> _Record excerpts_
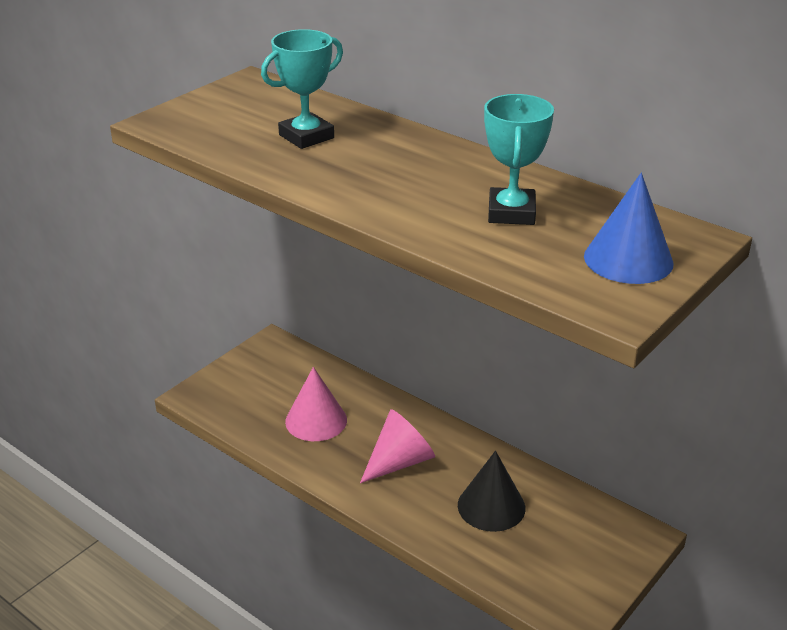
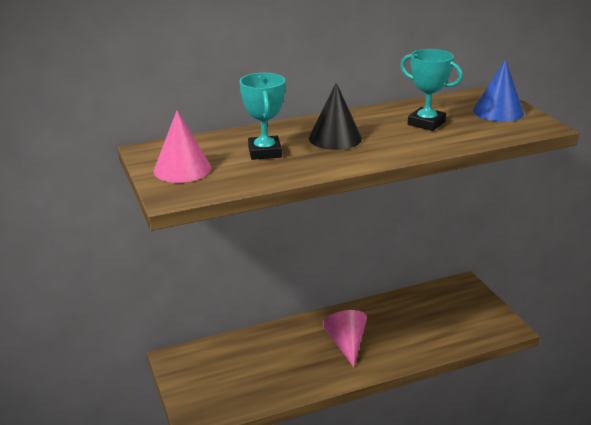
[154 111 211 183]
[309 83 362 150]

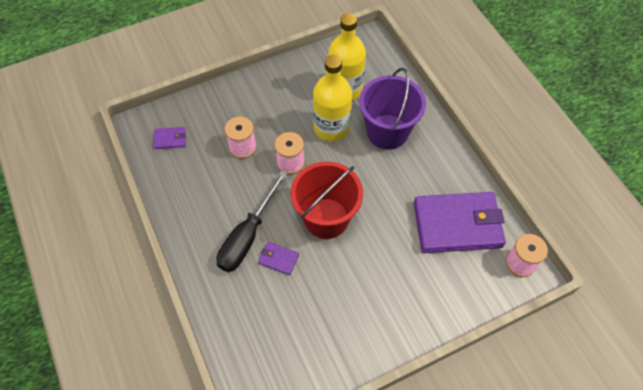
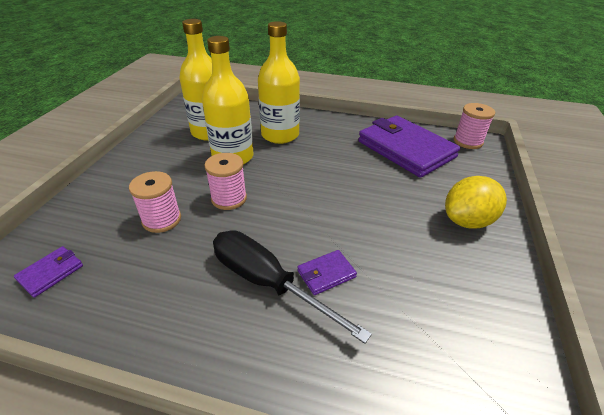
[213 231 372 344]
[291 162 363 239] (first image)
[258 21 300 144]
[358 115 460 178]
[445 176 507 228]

> _Task goal_
No pictures, please. Output the listing above exactly as it stands.

> _Result of the task_
[154 111 211 183]
[309 83 362 150]

[213 231 372 344]
[291 162 363 239] (first image)
[258 21 300 144]
[358 115 460 178]
[445 176 507 228]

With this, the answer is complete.